- **WHAT YOU SHOULD DO**
From the line holding "turquoise vase: 6 -> 4" to the final line below, restate each line word for word and add nothing.

[Records excerpted from a collection]
[Start of Attachment]

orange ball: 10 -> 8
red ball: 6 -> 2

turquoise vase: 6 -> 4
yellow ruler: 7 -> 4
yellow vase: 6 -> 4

[End of Attachment]

- **RESPONSE TO THIS TASK**
turquoise vase: 6 -> 4
yellow ruler: 7 -> 4
yellow vase: 6 -> 4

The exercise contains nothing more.